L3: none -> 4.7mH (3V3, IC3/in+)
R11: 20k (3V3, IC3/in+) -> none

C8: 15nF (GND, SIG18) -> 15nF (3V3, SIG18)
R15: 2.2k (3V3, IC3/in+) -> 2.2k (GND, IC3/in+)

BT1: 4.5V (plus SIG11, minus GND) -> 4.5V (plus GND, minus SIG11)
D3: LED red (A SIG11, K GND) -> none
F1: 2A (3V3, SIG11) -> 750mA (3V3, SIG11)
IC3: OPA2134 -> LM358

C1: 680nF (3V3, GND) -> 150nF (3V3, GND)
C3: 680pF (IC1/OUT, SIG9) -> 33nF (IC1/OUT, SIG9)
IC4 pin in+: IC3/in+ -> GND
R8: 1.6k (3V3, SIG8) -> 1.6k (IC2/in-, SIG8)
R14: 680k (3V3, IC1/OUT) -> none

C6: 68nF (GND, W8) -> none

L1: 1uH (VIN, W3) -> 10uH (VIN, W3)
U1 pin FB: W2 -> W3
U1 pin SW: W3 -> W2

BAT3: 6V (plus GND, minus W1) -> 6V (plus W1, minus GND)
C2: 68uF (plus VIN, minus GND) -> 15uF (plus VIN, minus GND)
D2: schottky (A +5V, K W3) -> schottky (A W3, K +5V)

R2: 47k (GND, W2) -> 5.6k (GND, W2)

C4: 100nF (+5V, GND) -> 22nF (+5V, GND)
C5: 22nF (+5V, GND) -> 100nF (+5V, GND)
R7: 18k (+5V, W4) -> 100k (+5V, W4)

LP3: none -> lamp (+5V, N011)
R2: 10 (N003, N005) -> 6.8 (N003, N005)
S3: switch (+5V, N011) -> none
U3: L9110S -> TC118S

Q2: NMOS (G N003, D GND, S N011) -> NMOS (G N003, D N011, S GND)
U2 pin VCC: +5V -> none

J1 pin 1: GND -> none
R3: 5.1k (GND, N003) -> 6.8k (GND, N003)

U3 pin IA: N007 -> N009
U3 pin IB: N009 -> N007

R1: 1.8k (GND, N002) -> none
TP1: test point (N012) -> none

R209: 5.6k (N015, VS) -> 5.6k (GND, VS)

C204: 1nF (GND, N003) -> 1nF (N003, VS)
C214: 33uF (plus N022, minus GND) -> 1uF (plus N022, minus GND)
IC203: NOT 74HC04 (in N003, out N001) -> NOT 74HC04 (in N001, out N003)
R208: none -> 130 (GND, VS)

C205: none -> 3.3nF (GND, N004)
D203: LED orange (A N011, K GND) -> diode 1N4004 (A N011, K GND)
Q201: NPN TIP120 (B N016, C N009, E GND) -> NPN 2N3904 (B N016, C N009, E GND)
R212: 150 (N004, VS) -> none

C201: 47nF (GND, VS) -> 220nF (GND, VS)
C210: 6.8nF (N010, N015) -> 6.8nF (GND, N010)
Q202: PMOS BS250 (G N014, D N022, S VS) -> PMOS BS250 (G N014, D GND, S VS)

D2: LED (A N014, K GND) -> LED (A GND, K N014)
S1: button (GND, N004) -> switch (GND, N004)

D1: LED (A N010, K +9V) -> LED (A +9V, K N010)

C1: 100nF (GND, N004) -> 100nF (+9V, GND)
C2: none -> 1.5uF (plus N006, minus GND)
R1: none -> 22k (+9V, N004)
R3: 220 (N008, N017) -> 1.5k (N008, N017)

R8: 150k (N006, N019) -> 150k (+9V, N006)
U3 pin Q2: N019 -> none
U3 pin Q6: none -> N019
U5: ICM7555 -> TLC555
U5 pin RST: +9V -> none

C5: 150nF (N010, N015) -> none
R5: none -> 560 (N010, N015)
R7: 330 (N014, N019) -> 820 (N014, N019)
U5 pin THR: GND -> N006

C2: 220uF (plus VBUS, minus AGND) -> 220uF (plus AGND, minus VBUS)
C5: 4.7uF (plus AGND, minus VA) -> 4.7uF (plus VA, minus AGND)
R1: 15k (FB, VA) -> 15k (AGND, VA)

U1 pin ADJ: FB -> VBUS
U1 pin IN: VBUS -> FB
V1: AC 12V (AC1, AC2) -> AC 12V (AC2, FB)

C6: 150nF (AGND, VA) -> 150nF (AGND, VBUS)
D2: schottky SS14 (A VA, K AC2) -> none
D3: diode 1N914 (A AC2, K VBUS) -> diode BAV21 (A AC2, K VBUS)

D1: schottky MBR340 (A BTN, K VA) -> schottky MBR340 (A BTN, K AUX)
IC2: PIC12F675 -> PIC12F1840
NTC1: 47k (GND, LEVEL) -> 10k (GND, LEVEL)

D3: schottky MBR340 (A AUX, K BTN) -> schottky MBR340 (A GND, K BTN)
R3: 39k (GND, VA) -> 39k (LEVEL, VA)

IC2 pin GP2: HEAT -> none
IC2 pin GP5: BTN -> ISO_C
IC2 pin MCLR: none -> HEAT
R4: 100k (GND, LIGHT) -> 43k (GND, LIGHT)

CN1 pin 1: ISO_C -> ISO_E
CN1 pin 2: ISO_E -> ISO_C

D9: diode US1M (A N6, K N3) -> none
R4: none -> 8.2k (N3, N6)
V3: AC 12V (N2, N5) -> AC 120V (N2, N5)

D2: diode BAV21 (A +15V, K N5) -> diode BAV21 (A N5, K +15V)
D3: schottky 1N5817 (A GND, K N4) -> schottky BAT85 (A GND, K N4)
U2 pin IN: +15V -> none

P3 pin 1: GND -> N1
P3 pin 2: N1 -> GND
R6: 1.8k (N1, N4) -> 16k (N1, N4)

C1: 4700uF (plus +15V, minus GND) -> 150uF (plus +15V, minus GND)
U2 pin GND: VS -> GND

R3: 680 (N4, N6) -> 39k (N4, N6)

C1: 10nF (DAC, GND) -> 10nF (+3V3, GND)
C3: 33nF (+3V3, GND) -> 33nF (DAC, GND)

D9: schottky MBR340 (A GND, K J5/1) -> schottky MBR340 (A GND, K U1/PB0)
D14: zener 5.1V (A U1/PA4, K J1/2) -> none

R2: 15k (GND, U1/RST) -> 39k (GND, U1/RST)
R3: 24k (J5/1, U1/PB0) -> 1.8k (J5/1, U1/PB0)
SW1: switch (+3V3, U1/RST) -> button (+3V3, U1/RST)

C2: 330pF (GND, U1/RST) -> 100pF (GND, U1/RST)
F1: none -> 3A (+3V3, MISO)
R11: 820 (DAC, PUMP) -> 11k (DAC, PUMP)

•••

## What the task requires
Please copy the line that contains "R2: 15k (GND, U1/RST) -> 39k (GND, U1/RST)" and each line after it through the end of the records, exactly, and no other lines.

## Task result
R2: 15k (GND, U1/RST) -> 39k (GND, U1/RST)
R3: 24k (J5/1, U1/PB0) -> 1.8k (J5/1, U1/PB0)
SW1: switch (+3V3, U1/RST) -> button (+3V3, U1/RST)

C2: 330pF (GND, U1/RST) -> 100pF (GND, U1/RST)
F1: none -> 3A (+3V3, MISO)
R11: 820 (DAC, PUMP) -> 11k (DAC, PUMP)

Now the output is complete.